> Given problem:
Pull out each line of the records below that contains the string "coordinate", matching case exactly.

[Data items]
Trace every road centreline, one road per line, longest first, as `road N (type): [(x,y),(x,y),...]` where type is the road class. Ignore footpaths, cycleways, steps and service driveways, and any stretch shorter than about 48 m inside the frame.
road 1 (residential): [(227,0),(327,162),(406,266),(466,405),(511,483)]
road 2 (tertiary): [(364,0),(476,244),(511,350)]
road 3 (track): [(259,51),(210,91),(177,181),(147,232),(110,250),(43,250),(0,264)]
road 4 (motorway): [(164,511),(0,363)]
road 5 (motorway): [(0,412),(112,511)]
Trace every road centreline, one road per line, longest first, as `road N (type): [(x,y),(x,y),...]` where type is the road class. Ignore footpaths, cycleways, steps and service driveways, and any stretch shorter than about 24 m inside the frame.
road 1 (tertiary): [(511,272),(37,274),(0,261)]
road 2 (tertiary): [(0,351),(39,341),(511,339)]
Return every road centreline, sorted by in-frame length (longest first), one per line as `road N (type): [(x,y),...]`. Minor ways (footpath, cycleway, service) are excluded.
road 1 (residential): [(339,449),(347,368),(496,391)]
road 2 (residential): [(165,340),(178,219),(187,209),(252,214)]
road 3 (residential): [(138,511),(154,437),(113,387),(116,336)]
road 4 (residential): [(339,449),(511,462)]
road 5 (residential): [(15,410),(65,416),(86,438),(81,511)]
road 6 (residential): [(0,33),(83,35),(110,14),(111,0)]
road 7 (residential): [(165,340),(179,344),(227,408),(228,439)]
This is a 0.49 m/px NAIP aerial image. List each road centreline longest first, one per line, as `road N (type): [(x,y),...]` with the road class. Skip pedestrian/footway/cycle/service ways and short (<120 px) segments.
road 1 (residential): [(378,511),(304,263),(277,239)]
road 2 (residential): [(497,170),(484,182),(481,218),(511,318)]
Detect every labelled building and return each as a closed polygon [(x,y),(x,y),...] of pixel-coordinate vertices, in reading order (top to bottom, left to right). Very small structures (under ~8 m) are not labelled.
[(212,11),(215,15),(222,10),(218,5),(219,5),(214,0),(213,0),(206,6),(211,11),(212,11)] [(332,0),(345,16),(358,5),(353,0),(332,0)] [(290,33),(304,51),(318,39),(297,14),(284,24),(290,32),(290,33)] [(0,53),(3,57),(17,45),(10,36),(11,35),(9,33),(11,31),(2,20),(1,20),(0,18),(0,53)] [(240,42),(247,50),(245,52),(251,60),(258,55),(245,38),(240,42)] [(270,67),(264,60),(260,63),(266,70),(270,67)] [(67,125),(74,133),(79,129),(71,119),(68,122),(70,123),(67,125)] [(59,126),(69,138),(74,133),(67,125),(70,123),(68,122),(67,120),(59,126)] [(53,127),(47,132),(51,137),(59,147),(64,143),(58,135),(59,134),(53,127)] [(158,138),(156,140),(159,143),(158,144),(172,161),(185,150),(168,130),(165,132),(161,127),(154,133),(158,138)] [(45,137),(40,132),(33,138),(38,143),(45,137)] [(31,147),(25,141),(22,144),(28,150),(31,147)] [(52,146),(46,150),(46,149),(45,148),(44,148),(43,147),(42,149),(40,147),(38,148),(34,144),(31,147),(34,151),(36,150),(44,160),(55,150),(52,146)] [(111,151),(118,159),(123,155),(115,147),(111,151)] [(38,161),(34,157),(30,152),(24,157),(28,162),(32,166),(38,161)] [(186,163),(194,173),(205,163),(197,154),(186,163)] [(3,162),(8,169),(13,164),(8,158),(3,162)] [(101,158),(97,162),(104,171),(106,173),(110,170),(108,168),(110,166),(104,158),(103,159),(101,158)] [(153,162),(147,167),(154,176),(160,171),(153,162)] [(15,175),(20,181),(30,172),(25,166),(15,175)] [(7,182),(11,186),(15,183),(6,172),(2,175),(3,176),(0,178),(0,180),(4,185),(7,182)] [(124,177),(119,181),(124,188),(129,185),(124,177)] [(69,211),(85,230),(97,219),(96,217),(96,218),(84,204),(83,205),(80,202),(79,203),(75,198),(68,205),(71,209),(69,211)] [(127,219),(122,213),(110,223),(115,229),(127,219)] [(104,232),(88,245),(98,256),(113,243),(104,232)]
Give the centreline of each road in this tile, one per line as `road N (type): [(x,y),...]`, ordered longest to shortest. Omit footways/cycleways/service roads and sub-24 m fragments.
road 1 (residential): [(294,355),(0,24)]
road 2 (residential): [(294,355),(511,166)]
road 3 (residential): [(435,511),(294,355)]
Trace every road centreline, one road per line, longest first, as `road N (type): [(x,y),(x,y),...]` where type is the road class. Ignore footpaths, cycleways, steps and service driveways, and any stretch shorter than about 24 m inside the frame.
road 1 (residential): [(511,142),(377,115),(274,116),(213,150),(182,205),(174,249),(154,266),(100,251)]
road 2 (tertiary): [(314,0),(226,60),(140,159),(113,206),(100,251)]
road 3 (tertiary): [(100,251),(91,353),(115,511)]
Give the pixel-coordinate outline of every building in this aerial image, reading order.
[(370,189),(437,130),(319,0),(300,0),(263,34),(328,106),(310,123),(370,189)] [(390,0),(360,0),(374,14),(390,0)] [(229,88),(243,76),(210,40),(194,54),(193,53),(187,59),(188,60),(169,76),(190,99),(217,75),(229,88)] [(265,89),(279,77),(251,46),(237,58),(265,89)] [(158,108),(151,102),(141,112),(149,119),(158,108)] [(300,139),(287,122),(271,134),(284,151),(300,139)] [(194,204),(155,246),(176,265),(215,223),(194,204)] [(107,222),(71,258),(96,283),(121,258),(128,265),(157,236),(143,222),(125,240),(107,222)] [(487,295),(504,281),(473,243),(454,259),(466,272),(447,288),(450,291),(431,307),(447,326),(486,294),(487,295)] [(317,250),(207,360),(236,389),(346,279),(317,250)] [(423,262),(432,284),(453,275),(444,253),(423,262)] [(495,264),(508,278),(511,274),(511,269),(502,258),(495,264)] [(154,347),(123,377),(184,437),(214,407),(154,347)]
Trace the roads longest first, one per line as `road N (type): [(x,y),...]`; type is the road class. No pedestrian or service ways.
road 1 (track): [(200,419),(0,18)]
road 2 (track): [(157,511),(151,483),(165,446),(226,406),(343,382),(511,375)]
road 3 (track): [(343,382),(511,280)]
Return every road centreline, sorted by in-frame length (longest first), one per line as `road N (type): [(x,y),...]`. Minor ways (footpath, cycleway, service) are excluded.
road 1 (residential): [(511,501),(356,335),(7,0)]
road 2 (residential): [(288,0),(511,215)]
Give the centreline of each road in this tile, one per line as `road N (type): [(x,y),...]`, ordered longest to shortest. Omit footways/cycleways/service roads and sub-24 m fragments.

> The completed task:
Detect every labelled building and return each as a closed polygon [(x,y),(x,y),...] of pixel-coordinate vertices, in reading order (top to bottom, left to right). Very small structures (under ~8 m) are not labelled.
Give the pixel-coordinate outline of every building in this aerial image, reading order.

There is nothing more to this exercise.